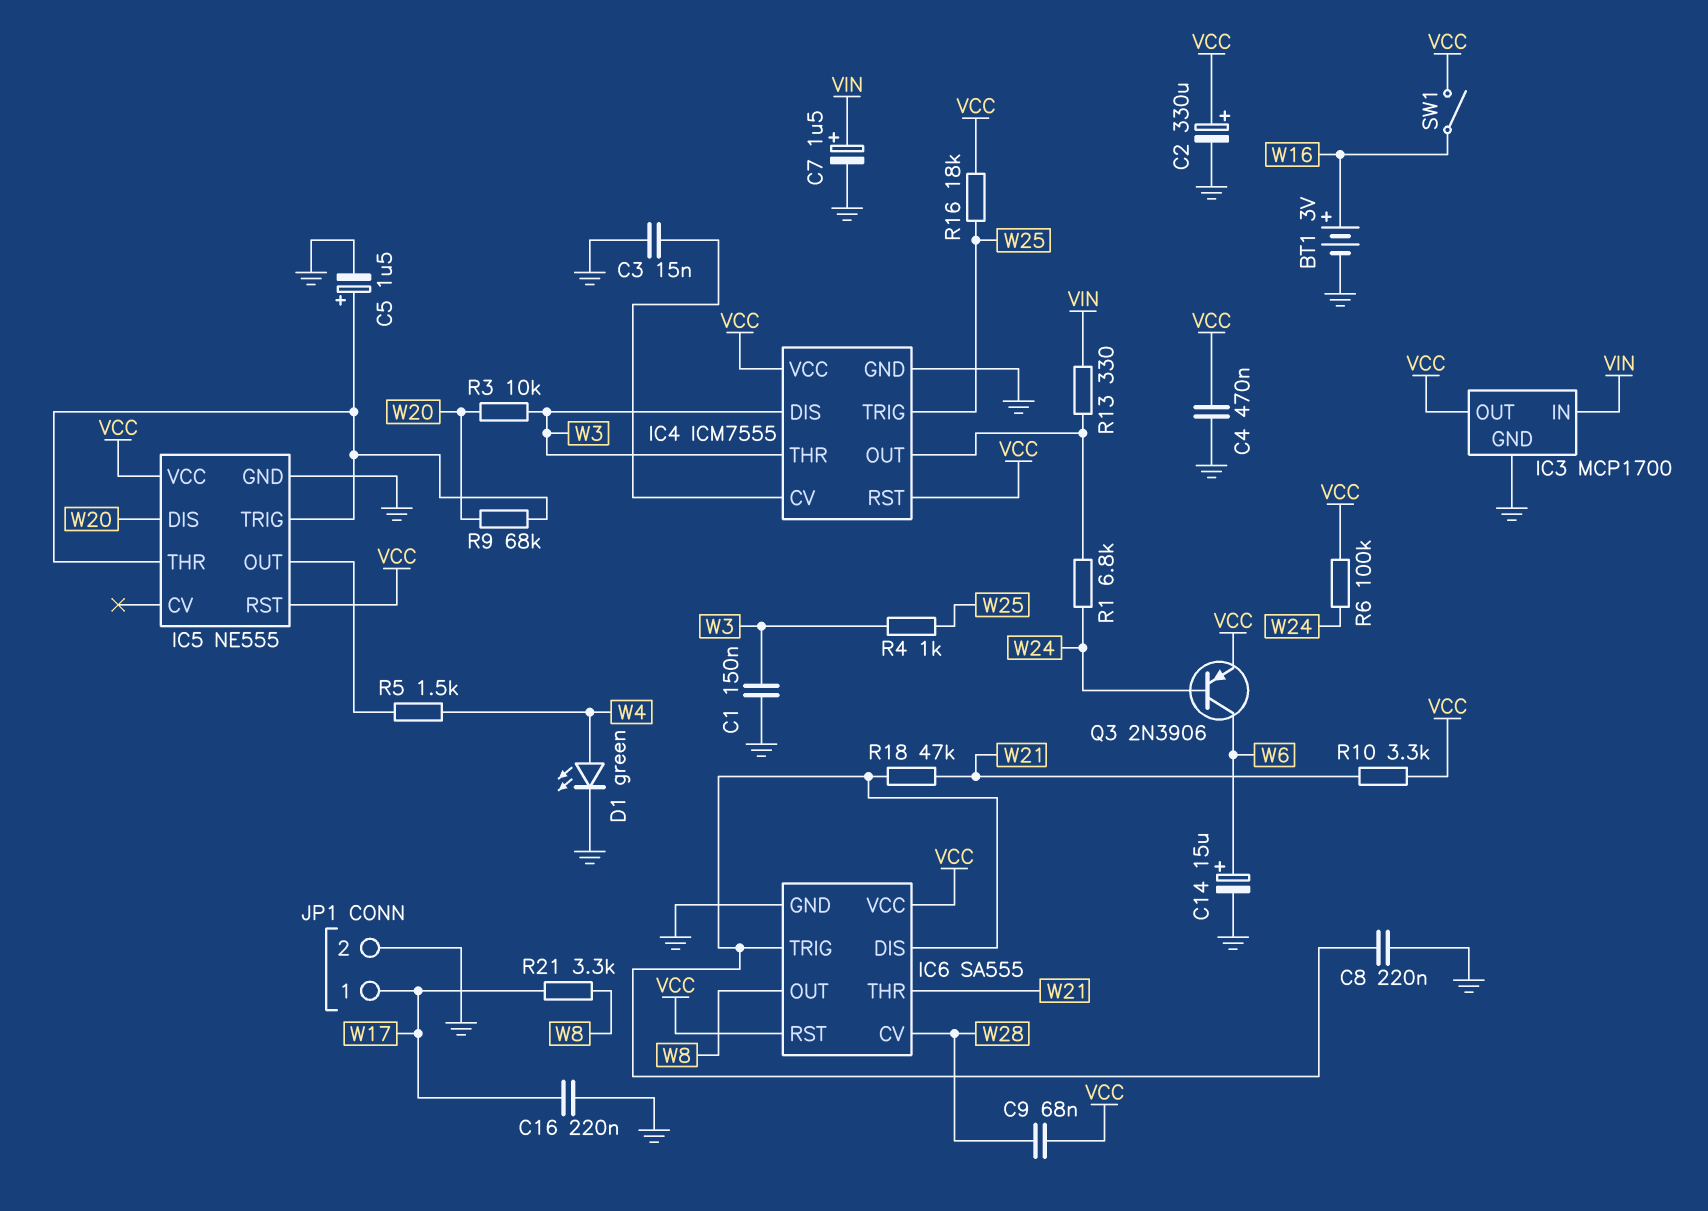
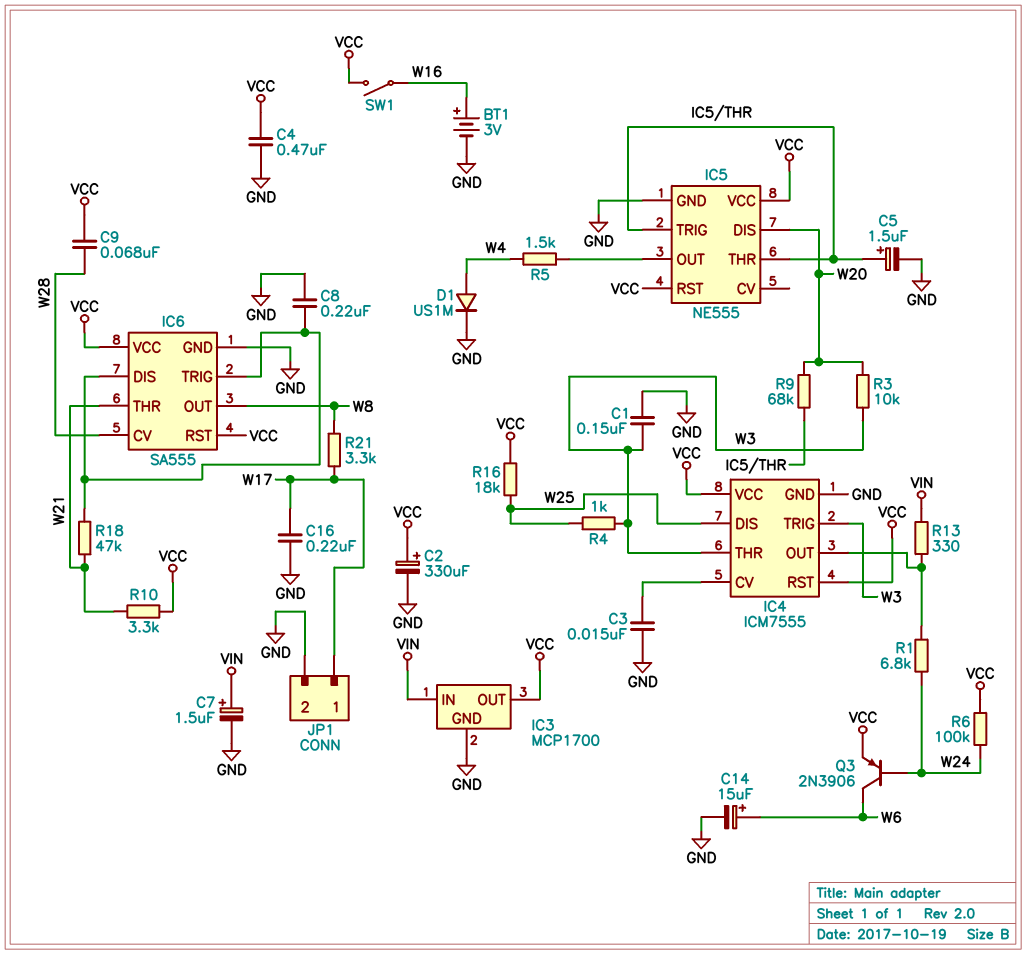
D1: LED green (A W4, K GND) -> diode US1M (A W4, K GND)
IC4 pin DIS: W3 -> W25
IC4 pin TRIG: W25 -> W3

--

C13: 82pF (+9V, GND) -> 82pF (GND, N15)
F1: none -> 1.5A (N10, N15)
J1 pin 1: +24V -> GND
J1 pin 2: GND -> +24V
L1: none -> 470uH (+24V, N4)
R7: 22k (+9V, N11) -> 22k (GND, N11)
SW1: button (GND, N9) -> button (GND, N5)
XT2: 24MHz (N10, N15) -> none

PROBLEM TO SOLVE:
Go through the listing above and write out exactly the lines starting with the one holding "J1 pin 1: +24V -> GND" and running through the one holding "XT2: 24MHz (N10, N15) -> none", ends included, and no others.

RESPONSE TO THE EXERCISE:
J1 pin 1: +24V -> GND
J1 pin 2: GND -> +24V
L1: none -> 470uH (+24V, N4)
R7: 22k (+9V, N11) -> 22k (GND, N11)
SW1: button (GND, N9) -> button (GND, N5)
XT2: 24MHz (N10, N15) -> none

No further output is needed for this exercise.